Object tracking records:
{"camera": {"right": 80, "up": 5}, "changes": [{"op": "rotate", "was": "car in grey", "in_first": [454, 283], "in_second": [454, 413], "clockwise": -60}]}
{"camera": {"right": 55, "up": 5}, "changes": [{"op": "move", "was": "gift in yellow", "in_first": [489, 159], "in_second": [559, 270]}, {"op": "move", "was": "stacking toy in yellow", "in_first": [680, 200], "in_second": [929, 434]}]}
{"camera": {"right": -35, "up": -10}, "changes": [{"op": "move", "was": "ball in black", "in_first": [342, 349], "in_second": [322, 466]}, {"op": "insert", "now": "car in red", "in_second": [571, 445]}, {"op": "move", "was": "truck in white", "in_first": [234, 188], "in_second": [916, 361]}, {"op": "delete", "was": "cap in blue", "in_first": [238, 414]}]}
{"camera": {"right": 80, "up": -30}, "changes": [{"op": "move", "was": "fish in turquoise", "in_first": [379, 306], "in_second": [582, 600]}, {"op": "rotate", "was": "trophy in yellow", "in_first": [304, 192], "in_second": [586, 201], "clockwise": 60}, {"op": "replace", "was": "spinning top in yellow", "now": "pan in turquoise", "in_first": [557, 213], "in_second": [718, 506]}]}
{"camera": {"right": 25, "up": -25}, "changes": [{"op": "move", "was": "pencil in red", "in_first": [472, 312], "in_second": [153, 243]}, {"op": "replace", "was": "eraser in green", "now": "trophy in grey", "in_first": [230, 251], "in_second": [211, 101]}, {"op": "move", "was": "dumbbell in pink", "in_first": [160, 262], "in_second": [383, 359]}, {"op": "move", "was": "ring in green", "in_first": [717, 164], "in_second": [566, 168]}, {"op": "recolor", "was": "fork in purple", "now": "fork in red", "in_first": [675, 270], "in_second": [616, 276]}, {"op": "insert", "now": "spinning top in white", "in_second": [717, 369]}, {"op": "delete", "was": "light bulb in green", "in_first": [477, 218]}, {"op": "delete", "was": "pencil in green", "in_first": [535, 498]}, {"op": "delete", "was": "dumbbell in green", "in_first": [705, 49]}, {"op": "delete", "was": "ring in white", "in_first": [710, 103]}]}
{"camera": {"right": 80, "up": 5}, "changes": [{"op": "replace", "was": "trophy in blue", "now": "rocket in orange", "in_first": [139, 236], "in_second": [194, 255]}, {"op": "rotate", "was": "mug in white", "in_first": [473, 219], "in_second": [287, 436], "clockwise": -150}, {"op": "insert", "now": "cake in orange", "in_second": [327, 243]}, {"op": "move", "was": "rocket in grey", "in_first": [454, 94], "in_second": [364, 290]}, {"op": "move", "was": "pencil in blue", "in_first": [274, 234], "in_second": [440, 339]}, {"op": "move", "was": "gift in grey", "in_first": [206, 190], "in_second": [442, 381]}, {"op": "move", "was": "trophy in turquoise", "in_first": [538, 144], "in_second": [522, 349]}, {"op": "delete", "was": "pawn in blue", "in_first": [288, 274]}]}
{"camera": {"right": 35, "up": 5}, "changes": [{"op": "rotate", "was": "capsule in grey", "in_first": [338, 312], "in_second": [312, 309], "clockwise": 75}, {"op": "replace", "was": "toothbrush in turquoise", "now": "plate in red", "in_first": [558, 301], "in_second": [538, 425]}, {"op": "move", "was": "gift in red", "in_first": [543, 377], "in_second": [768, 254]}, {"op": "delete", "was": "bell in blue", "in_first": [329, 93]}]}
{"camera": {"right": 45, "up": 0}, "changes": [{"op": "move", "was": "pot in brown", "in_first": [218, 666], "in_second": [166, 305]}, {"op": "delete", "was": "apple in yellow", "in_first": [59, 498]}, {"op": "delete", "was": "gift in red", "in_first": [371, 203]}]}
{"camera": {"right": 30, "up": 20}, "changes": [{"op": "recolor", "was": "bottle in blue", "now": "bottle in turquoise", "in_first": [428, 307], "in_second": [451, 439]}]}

Your task: Write the data back out verbatim.

Answer to the problem:
{"camera": {"right": 80, "up": 5}, "changes": [{"op": "rotate", "was": "car in grey", "in_first": [454, 283], "in_second": [454, 413], "clockwise": -60}]}
{"camera": {"right": 55, "up": 5}, "changes": [{"op": "move", "was": "gift in yellow", "in_first": [489, 159], "in_second": [559, 270]}, {"op": "move", "was": "stacking toy in yellow", "in_first": [680, 200], "in_second": [929, 434]}]}
{"camera": {"right": -35, "up": -10}, "changes": [{"op": "move", "was": "ball in black", "in_first": [342, 349], "in_second": [322, 466]}, {"op": "insert", "now": "car in red", "in_second": [571, 445]}, {"op": "move", "was": "truck in white", "in_first": [234, 188], "in_second": [916, 361]}, {"op": "delete", "was": "cap in blue", "in_first": [238, 414]}]}
{"camera": {"right": 80, "up": -30}, "changes": [{"op": "move", "was": "fish in turquoise", "in_first": [379, 306], "in_second": [582, 600]}, {"op": "rotate", "was": "trophy in yellow", "in_first": [304, 192], "in_second": [586, 201], "clockwise": 60}, {"op": "replace", "was": "spinning top in yellow", "now": "pan in turquoise", "in_first": [557, 213], "in_second": [718, 506]}]}
{"camera": {"right": 25, "up": -25}, "changes": [{"op": "move", "was": "pencil in red", "in_first": [472, 312], "in_second": [153, 243]}, {"op": "replace", "was": "eraser in green", "now": "trophy in grey", "in_first": [230, 251], "in_second": [211, 101]}, {"op": "move", "was": "dumbbell in pink", "in_first": [160, 262], "in_second": [383, 359]}, {"op": "move", "was": "ring in green", "in_first": [717, 164], "in_second": [566, 168]}, {"op": "recolor", "was": "fork in purple", "now": "fork in red", "in_first": [675, 270], "in_second": [616, 276]}, {"op": "insert", "now": "spinning top in white", "in_second": [717, 369]}, {"op": "delete", "was": "light bulb in green", "in_first": [477, 218]}, {"op": "delete", "was": "pencil in green", "in_first": [535, 498]}, {"op": "delete", "was": "dumbbell in green", "in_first": [705, 49]}, {"op": "delete", "was": "ring in white", "in_first": [710, 103]}]}
{"camera": {"right": 80, "up": 5}, "changes": [{"op": "replace", "was": "trophy in blue", "now": "rocket in orange", "in_first": [139, 236], "in_second": [194, 255]}, {"op": "rotate", "was": "mug in white", "in_first": [473, 219], "in_second": [287, 436], "clockwise": -150}, {"op": "insert", "now": "cake in orange", "in_second": [327, 243]}, {"op": "move", "was": "rocket in grey", "in_first": [454, 94], "in_second": [364, 290]}, {"op": "move", "was": "pencil in blue", "in_first": [274, 234], "in_second": [440, 339]}, {"op": "move", "was": "gift in grey", "in_first": [206, 190], "in_second": [442, 381]}, {"op": "move", "was": "trophy in turquoise", "in_first": [538, 144], "in_second": [522, 349]}, {"op": "delete", "was": "pawn in blue", "in_first": [288, 274]}]}
{"camera": {"right": 35, "up": 5}, "changes": [{"op": "rotate", "was": "capsule in grey", "in_first": [338, 312], "in_second": [312, 309], "clockwise": 75}, {"op": "replace", "was": "toothbrush in turquoise", "now": "plate in red", "in_first": [558, 301], "in_second": [538, 425]}, {"op": "move", "was": "gift in red", "in_first": [543, 377], "in_second": [768, 254]}, {"op": "delete", "was": "bell in blue", "in_first": [329, 93]}]}
{"camera": {"right": 45, "up": 0}, "changes": [{"op": "move", "was": "pot in brown", "in_first": [218, 666], "in_second": [166, 305]}, {"op": "delete", "was": "apple in yellow", "in_first": [59, 498]}, {"op": "delete", "was": "gift in red", "in_first": [371, 203]}]}
{"camera": {"right": 30, "up": 20}, "changes": [{"op": "recolor", "was": "bottle in blue", "now": "bottle in turquoise", "in_first": [428, 307], "in_second": [451, 439]}]}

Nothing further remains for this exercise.